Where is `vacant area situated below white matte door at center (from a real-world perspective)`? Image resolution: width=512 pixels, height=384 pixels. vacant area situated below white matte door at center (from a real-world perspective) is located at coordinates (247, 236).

--

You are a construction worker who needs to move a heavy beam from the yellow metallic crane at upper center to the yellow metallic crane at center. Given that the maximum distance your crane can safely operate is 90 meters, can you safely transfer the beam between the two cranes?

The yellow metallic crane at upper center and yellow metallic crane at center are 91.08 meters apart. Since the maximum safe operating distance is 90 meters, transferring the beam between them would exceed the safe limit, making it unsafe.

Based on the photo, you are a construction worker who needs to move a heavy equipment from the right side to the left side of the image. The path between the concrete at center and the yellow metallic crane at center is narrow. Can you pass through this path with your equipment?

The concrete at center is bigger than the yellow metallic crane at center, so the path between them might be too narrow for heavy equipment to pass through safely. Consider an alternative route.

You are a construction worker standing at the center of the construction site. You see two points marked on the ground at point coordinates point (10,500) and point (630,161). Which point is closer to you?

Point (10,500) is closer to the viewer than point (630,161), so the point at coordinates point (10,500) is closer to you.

■ Task details
Replace "construction worker" with "crane operator" in the lines from the one containing "The concrete at center is" through the one containing "Point (10,500) is closer to the", inclusive, and write out only those lines with nothing else changed.

■ Reply to the exercise
The concrete at center is bigger than the yellow metallic crane at center, so the path between them might be too narrow for heavy equipment to pass through safely. Consider an alternative route.

You are a crane operator standing at the center of the construction site. You see two points marked on the ground at point coordinates point (10,500) and point (630,161). Which point is closer to you?

Point (10,500) is closer to the viewer than point (630,161), so the point at coordinates point (10,500) is closer to you.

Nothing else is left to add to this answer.